Using the data below, copy out all lines with the word "stick".

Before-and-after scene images
########

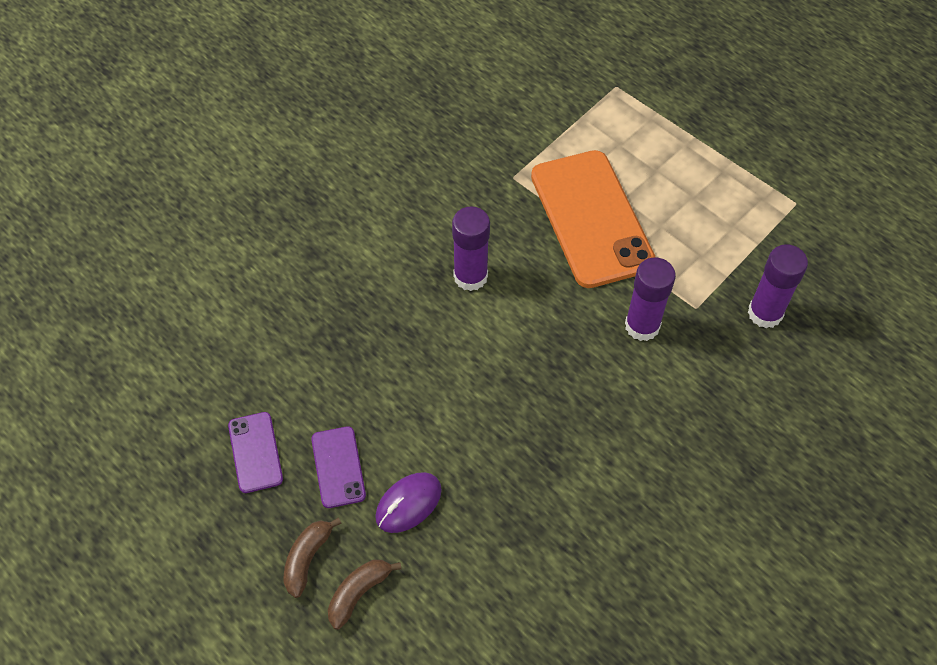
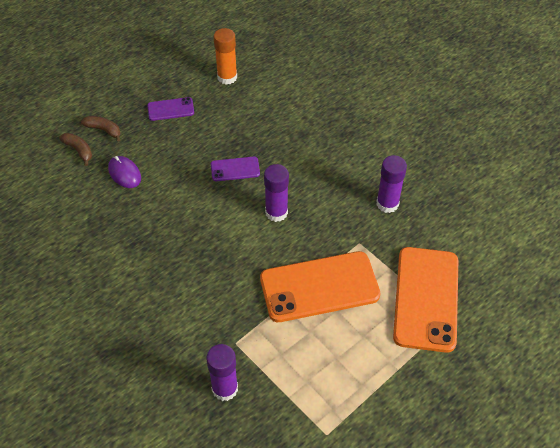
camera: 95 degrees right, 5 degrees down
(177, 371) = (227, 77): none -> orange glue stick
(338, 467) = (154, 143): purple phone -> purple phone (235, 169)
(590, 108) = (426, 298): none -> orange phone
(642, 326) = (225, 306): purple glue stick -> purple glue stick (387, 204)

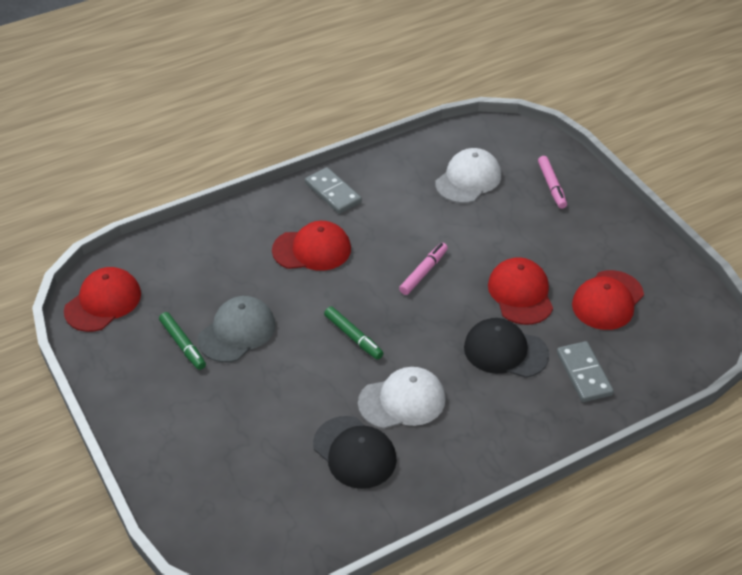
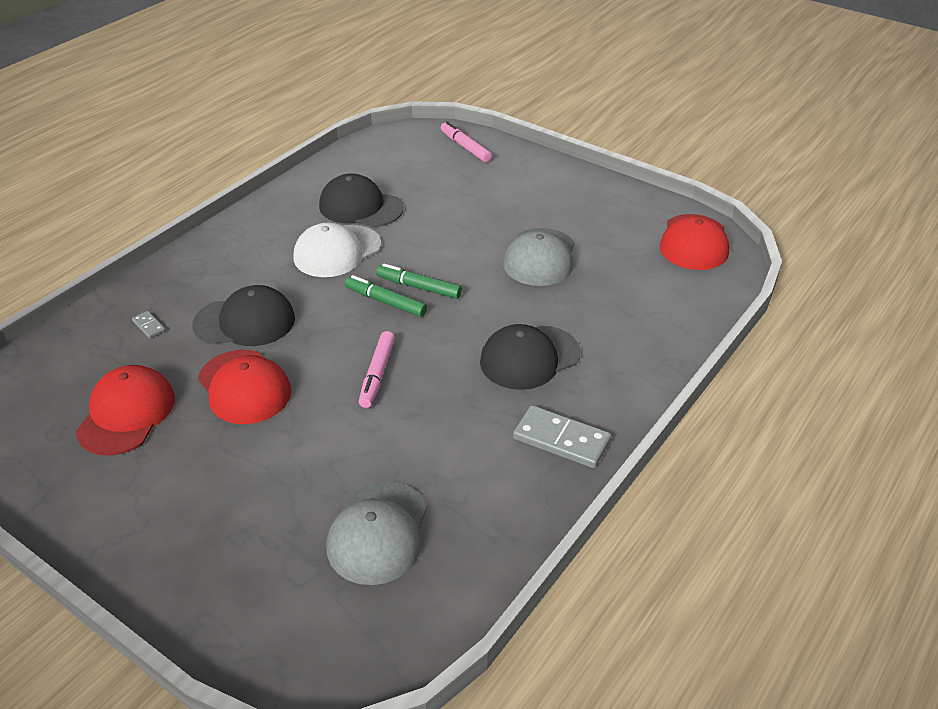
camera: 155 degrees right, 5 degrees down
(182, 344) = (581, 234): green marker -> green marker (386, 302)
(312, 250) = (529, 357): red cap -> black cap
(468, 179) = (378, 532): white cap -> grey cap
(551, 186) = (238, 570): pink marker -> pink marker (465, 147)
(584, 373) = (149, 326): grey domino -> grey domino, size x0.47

########

__Exercise result__
(177, 371) = (227, 77): none -> orange glue stick
(642, 326) = (225, 306): purple glue stick -> purple glue stick (387, 204)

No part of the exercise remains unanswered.